Each line from the one containing "purple cube: 7 -> 6" through the last line of the records is to be repeated exactly, with all pictures left out.

● **SOURCE DATA**
• • • • • • •

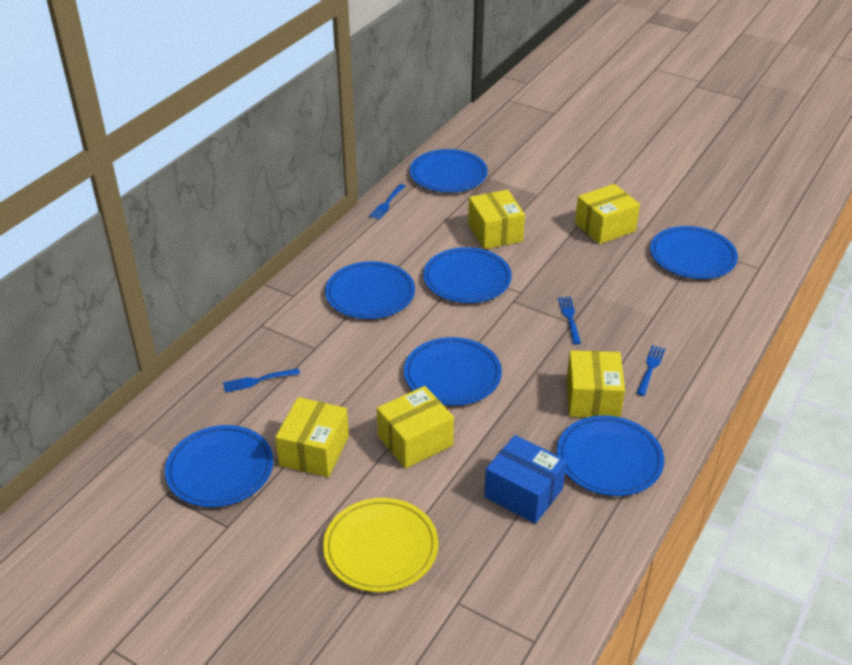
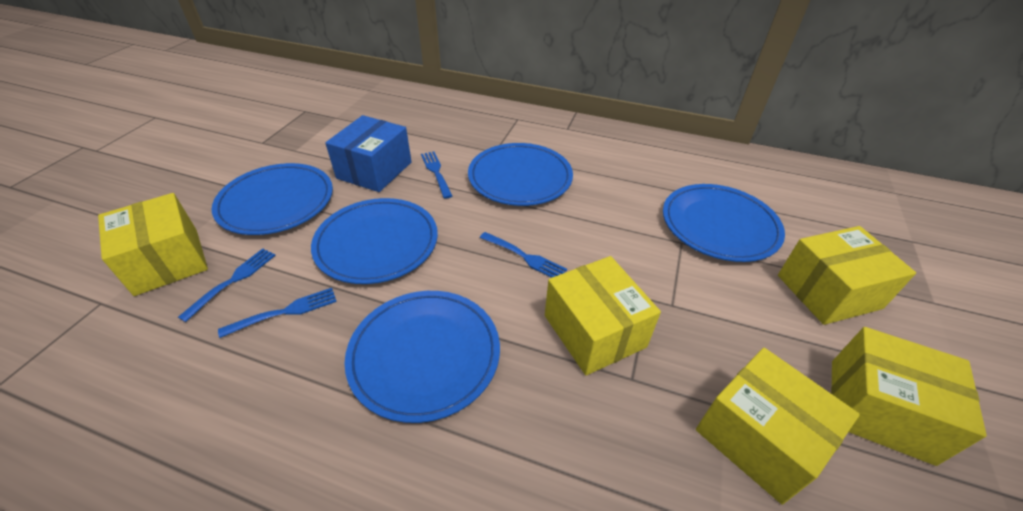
blue plate: 7 -> 5
yellow plate: 1 -> 0

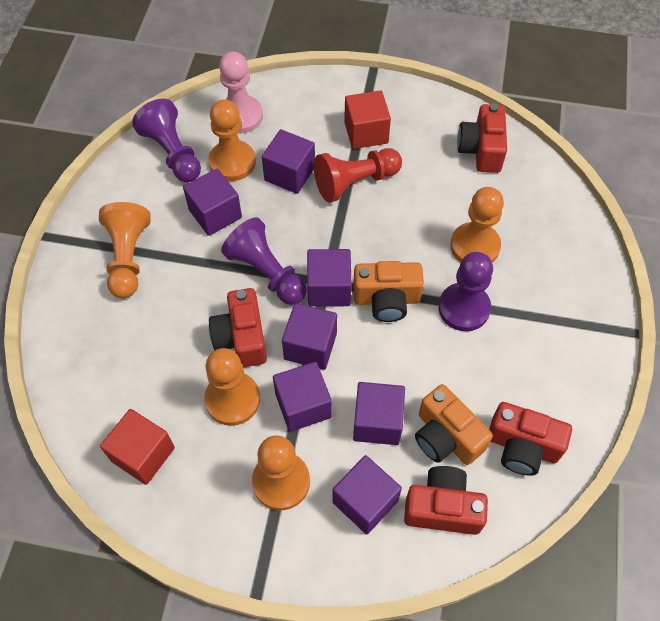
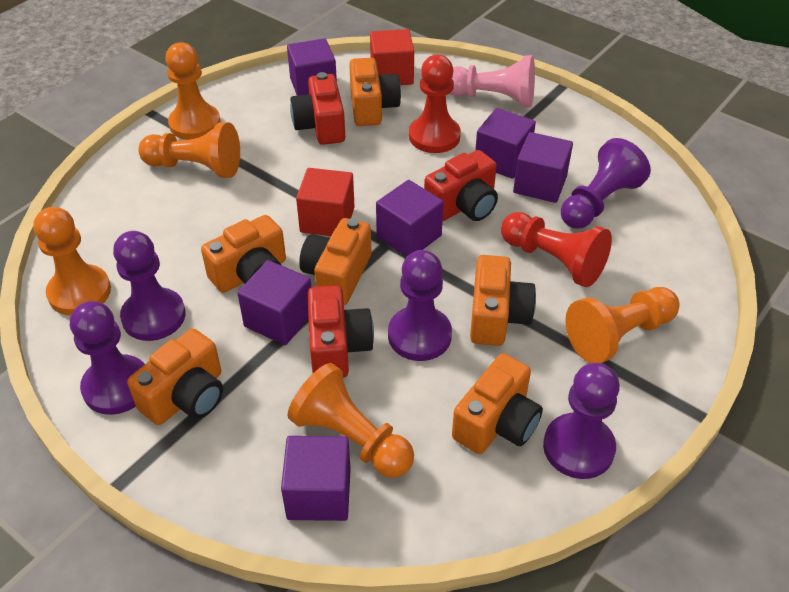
orange camera: 2 -> 6
purple cube: 7 -> 6
purple pawn: 3 -> 5
red camera: 4 -> 3
red pawn: 1 -> 2

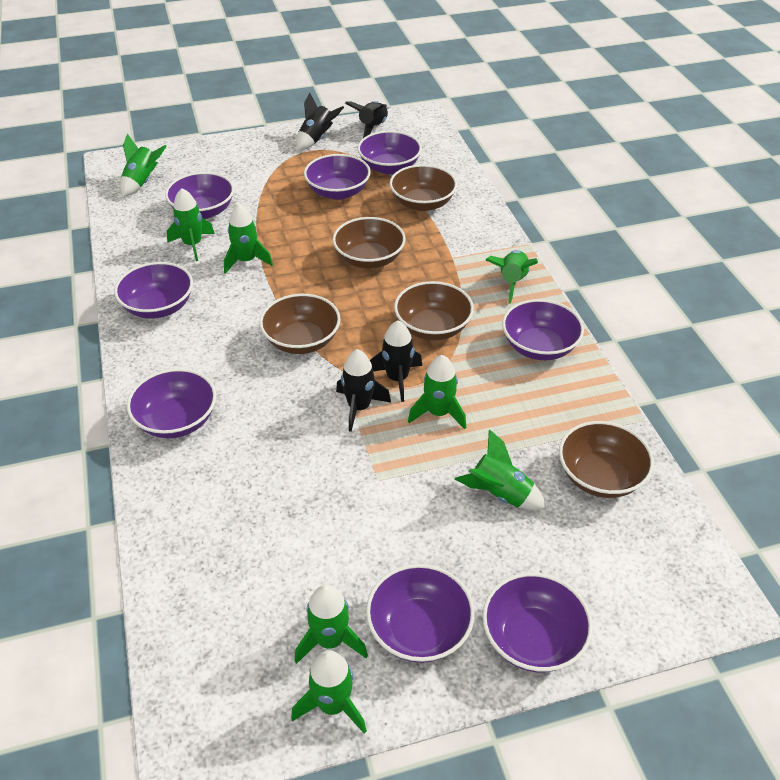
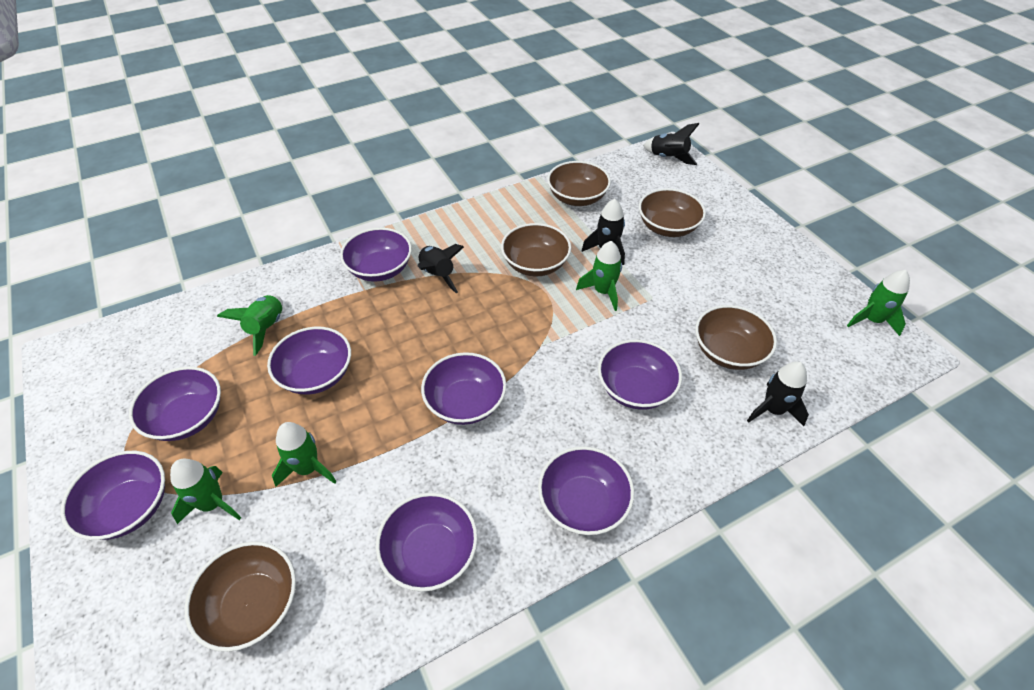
green rocket: 8 -> 5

• • • • • • •

● **ANSWER TO THIS EXERCISE**
purple cube: 7 -> 6
purple pawn: 3 -> 5
red camera: 4 -> 3
red pawn: 1 -> 2

green rocket: 8 -> 5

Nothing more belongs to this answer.